▸ Directions for this task:
Write out, exactly and in full, the line where "(809, 435) = (388, 411): green" appears together with all lines that follow it in the entries below. Do not include pictures.
(Data provided)
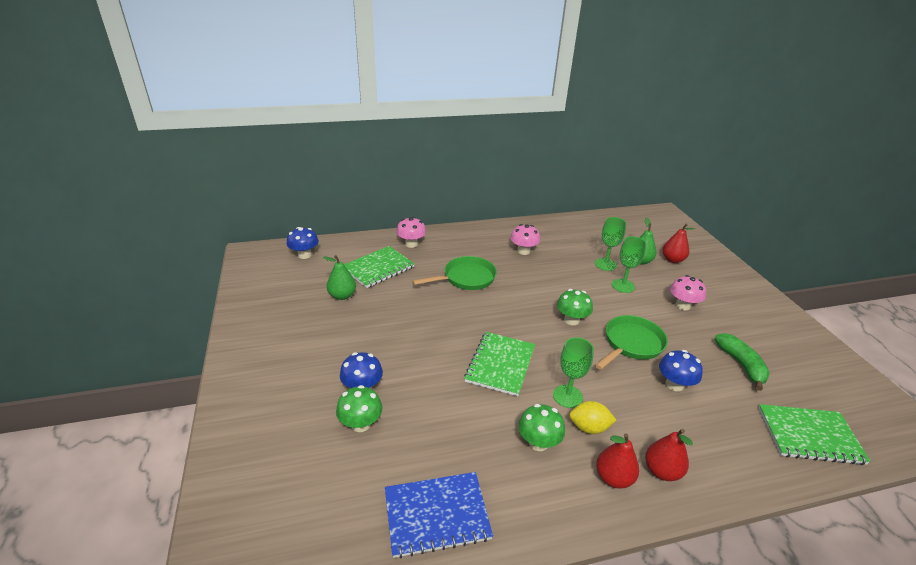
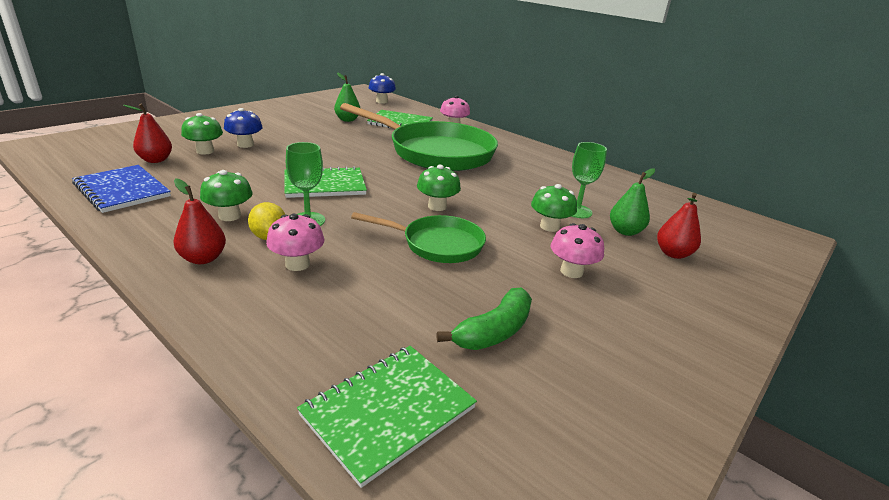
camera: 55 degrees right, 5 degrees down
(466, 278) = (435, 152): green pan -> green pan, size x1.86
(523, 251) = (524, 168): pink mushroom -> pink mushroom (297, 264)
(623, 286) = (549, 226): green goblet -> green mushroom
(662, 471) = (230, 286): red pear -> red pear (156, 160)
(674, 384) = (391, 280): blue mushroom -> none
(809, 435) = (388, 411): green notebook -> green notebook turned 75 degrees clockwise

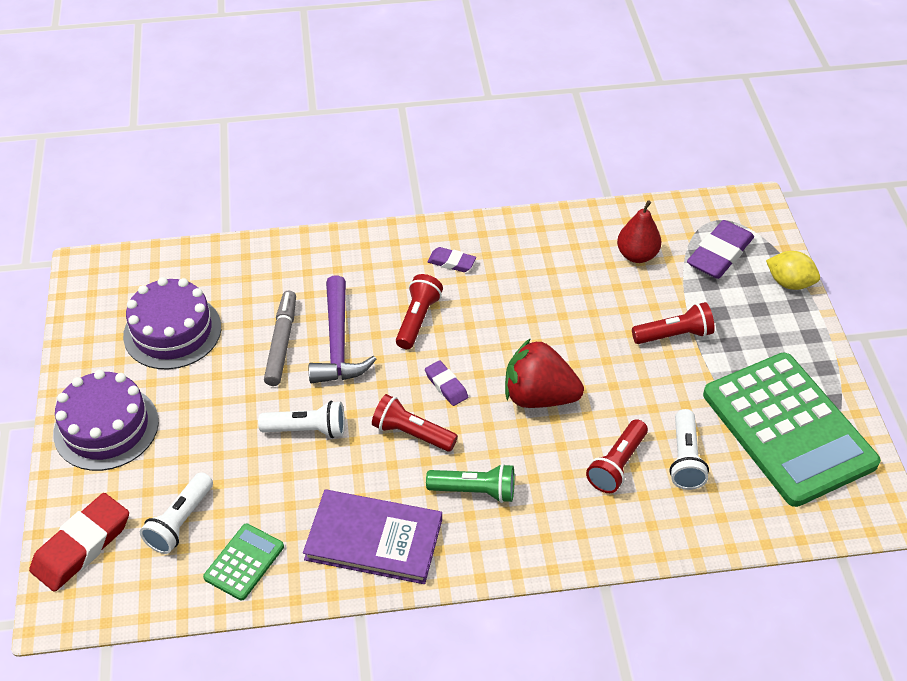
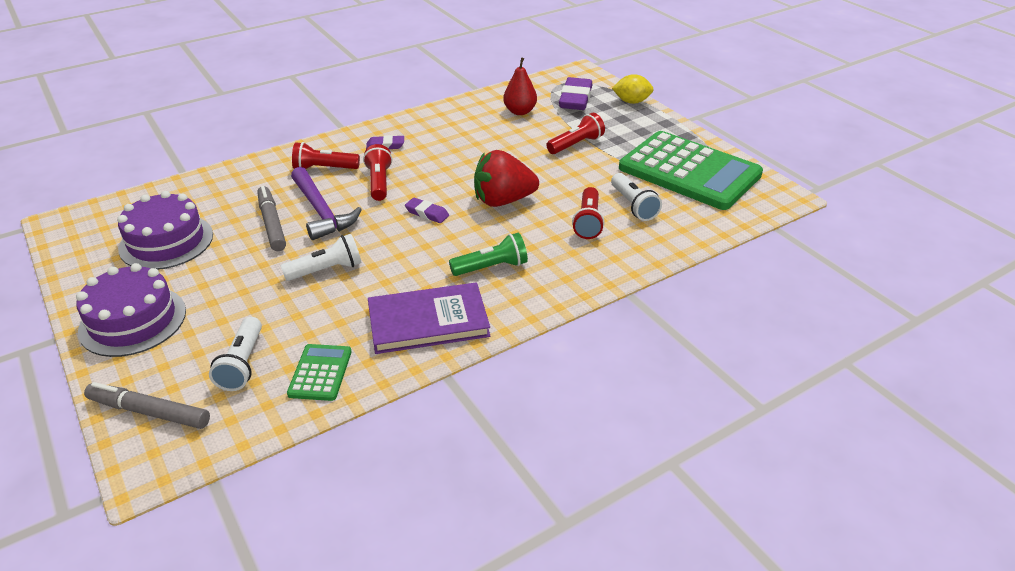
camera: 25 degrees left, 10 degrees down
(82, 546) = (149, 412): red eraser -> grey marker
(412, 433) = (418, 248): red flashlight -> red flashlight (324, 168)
(End Data provided)
▸ Solution:
(809, 435) = (388, 411): green notebook -> green notebook turned 75 degrees clockwise

camera: 25 degrees left, 10 degrees down
(82, 546) = (149, 412): red eraser -> grey marker
(412, 433) = (418, 248): red flashlight -> red flashlight (324, 168)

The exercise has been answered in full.